* start RECORDED INFORMATION *

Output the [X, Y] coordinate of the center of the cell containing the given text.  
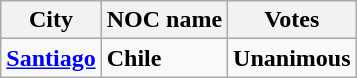
City [51, 20]
NOC name [164, 20]
Votes [292, 20]
Unanimous [292, 58]
Chile [164, 58]
Santiago [51, 58]
Determine the [x, y] coordinate at the center of the cell enclosing the given text.  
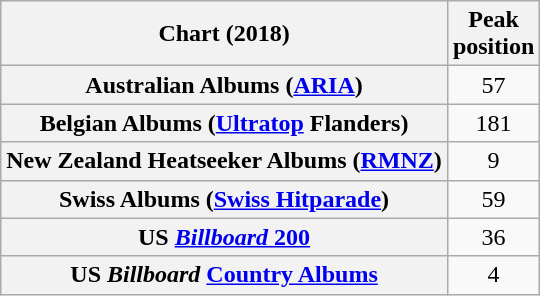
59 [493, 199]
181 [493, 123]
US Billboard 200 [224, 237]
57 [493, 85]
Australian Albums (ARIA) [224, 85]
4 [493, 275]
Belgian Albums (Ultratop Flanders) [224, 123]
36 [493, 237]
Peak position [493, 34]
Swiss Albums (Swiss Hitparade) [224, 199]
Chart (2018) [224, 34]
9 [493, 161]
New Zealand Heatseeker Albums (RMNZ) [224, 161]
US Billboard Country Albums [224, 275]
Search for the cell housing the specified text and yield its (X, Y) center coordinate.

* end RECORDED INFORMATION *

> _DIRECTION_
Reproduce the listing in full, swapping every "cell" for "box" and changing nothing else. Omit the pictures.

> _TASK ANSWER_
Output the [X, Y] coordinate of the center of the box containing the given text.  
City [51, 20]
NOC name [164, 20]
Votes [292, 20]
Unanimous [292, 58]
Chile [164, 58]
Santiago [51, 58]
Determine the [x, y] coordinate at the center of the box enclosing the given text.  
59 [493, 199]
181 [493, 123]
US Billboard 200 [224, 237]
57 [493, 85]
Australian Albums (ARIA) [224, 85]
4 [493, 275]
Belgian Albums (Ultratop Flanders) [224, 123]
36 [493, 237]
Peak position [493, 34]
Swiss Albums (Swiss Hitparade) [224, 199]
Chart (2018) [224, 34]
9 [493, 161]
New Zealand Heatseeker Albums (RMNZ) [224, 161]
US Billboard Country Albums [224, 275]
Search for the box housing the specified text and yield its (X, Y) center coordinate.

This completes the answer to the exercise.